* Goal
Gather every line of the entries below that contains the word "place". Treat uppercase and lowercase as different.

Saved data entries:
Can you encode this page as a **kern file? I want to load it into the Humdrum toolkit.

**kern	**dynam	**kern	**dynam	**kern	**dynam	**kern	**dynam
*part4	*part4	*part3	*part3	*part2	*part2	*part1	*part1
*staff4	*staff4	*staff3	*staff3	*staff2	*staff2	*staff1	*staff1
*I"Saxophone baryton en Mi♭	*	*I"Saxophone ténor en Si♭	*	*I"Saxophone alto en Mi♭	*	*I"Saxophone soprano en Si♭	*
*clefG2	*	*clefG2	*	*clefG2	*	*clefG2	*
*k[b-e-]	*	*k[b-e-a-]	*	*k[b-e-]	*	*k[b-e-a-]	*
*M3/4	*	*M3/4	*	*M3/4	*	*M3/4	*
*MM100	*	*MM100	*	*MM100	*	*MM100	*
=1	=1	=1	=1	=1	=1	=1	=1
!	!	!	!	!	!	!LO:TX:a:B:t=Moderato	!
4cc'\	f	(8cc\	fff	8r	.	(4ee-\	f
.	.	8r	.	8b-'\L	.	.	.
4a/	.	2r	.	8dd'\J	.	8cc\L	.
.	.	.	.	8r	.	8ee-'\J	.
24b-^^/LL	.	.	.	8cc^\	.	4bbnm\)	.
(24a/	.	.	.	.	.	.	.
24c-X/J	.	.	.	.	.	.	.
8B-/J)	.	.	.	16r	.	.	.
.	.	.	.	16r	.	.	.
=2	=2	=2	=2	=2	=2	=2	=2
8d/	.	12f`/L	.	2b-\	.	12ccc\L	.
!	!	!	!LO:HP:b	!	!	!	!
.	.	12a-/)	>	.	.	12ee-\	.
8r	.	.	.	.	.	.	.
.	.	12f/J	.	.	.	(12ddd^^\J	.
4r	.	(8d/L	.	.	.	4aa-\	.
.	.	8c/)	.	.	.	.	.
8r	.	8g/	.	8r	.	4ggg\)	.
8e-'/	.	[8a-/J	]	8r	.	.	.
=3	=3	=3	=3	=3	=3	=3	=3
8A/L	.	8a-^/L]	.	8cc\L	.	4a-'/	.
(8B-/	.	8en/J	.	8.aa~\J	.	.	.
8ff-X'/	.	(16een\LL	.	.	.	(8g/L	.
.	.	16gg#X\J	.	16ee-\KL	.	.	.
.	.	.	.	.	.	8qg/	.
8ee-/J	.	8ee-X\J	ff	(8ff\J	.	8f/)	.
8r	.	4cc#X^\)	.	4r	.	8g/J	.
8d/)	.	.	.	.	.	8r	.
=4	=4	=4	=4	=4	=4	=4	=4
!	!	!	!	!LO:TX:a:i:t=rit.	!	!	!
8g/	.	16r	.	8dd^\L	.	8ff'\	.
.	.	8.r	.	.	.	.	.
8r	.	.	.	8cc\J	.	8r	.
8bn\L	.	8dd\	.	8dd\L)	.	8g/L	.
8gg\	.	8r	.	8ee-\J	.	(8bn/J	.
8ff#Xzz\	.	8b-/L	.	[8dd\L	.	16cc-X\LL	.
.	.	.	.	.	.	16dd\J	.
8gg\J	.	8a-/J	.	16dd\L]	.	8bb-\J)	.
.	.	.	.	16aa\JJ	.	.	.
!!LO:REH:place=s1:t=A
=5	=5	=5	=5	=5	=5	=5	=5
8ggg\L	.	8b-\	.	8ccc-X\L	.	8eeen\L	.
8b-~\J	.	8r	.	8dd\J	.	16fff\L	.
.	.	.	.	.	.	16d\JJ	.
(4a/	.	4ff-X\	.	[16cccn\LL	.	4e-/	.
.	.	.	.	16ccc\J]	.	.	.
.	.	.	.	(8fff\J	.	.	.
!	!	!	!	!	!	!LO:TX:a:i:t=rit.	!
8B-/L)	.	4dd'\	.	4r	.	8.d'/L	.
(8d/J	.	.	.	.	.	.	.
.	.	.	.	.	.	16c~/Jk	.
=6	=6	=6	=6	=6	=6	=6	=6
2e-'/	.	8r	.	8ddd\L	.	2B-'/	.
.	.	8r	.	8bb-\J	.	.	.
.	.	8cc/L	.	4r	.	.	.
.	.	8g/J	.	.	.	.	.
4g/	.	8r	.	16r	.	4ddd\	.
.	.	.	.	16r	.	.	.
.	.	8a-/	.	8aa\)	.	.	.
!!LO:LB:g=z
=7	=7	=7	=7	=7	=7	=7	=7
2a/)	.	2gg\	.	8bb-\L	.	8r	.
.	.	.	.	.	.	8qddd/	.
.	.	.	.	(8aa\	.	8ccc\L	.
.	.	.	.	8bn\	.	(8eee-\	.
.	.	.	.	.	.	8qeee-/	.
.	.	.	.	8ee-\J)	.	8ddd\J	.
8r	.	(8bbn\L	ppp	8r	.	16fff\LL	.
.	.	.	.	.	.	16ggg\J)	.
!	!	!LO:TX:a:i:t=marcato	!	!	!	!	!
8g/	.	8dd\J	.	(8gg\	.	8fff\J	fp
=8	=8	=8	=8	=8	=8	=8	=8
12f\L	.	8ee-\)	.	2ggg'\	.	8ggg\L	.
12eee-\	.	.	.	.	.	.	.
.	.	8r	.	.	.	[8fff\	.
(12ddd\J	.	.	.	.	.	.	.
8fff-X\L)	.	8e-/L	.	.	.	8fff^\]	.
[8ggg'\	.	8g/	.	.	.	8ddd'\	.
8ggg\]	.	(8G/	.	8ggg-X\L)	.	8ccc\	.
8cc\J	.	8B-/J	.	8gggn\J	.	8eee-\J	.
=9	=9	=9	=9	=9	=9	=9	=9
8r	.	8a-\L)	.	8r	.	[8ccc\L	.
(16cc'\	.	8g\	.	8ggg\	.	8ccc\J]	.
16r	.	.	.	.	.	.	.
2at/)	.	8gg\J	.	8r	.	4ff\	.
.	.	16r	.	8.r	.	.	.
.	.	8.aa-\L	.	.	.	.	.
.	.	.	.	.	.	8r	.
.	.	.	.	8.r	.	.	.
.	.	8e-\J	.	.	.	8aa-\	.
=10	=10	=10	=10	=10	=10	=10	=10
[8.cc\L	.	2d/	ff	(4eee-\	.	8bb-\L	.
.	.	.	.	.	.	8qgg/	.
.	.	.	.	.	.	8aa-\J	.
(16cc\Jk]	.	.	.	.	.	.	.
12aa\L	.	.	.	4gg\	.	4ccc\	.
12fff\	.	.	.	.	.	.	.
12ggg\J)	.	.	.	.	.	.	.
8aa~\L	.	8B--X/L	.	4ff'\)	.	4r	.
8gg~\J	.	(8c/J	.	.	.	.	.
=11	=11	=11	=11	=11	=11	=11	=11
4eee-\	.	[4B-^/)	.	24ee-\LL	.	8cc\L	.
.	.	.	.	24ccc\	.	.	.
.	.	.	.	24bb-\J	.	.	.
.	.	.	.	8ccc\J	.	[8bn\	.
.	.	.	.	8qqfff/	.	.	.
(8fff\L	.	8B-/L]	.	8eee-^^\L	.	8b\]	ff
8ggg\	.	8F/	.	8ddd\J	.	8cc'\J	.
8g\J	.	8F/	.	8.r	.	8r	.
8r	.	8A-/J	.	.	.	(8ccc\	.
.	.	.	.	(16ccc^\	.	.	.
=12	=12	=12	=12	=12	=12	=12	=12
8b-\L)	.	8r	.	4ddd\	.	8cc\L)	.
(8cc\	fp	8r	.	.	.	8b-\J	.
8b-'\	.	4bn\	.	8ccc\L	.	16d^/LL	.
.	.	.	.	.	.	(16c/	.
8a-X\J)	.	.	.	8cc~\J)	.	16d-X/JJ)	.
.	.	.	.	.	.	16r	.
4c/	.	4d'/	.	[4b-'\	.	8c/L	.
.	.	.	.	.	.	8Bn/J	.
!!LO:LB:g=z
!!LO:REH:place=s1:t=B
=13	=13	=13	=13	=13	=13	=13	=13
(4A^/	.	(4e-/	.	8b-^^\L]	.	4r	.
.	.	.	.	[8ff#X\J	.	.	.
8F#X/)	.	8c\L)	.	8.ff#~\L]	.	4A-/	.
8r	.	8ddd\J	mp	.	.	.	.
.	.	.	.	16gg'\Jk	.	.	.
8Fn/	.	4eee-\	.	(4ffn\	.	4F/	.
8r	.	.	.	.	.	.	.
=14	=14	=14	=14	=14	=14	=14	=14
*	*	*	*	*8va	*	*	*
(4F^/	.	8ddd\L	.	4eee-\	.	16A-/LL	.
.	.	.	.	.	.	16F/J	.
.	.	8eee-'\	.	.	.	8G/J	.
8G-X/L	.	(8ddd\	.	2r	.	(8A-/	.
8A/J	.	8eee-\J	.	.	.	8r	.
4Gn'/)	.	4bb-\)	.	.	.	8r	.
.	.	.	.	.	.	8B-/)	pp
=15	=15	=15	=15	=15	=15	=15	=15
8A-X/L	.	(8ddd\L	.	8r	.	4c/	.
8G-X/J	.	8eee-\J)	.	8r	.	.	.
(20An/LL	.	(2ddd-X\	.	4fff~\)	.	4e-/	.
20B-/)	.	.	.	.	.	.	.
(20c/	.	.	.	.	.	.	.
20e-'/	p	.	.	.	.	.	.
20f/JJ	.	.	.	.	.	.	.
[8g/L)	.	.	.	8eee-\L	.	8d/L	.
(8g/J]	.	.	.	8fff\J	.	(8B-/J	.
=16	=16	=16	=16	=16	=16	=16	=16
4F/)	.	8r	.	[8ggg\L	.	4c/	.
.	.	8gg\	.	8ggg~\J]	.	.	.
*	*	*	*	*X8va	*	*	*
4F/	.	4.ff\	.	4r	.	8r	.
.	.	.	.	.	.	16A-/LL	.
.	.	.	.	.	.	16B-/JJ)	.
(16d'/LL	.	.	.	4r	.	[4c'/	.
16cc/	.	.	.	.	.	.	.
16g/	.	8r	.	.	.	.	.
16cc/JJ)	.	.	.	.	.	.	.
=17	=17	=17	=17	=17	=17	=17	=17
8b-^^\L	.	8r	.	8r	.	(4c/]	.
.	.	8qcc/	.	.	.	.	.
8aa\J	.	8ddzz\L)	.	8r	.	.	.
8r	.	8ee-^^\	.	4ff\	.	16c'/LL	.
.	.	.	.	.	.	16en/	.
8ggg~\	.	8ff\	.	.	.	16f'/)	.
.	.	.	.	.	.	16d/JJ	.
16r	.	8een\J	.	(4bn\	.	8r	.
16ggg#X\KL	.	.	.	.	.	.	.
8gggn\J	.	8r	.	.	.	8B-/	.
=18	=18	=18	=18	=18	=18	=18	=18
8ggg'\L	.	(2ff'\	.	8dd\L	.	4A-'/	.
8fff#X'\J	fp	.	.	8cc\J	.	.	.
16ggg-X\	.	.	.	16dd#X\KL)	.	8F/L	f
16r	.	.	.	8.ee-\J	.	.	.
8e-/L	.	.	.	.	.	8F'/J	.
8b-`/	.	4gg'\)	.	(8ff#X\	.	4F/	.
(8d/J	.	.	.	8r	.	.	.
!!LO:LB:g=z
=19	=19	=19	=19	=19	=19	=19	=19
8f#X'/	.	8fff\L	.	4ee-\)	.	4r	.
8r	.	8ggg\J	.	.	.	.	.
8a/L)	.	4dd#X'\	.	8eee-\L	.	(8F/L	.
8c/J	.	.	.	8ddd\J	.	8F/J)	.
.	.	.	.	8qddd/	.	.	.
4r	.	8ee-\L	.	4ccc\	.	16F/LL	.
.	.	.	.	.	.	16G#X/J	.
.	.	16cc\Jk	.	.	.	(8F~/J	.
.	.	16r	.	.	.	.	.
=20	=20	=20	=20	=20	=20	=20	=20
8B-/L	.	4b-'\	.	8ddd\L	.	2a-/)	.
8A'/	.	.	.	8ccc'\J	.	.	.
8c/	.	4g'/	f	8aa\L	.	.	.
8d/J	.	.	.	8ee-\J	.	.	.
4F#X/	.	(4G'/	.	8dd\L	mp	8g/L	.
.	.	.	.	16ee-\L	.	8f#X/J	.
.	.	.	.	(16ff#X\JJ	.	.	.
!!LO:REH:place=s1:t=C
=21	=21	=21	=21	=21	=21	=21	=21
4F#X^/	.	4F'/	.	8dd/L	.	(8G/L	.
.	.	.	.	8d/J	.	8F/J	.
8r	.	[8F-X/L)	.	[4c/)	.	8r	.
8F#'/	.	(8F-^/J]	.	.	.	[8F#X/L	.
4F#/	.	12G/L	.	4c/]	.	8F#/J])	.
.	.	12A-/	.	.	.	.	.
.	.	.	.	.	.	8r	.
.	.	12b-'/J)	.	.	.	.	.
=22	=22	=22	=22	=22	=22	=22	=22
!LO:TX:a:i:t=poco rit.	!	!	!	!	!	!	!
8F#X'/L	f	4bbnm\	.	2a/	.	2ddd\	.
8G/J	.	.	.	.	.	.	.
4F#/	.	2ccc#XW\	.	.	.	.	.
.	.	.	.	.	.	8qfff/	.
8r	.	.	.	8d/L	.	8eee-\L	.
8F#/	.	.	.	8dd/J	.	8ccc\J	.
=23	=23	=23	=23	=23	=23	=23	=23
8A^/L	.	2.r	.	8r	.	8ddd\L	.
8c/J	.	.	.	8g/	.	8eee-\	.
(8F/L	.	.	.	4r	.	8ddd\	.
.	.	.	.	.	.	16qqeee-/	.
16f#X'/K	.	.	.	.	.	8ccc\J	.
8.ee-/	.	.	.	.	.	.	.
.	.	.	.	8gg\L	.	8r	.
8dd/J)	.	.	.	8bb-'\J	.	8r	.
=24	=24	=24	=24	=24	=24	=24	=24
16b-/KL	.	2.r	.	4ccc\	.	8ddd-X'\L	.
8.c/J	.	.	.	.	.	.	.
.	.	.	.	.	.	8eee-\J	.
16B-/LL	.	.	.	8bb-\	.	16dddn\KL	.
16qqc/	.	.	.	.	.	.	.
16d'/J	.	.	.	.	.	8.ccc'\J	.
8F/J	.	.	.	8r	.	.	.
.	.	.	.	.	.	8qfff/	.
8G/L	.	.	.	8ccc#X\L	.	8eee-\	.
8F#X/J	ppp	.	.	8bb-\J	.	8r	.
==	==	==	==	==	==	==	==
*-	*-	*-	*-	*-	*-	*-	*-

* Output of the task
!!LO:REH:place=s1:t=A
!!LO:REH:place=s1:t=B
!!LO:REH:place=s1:t=C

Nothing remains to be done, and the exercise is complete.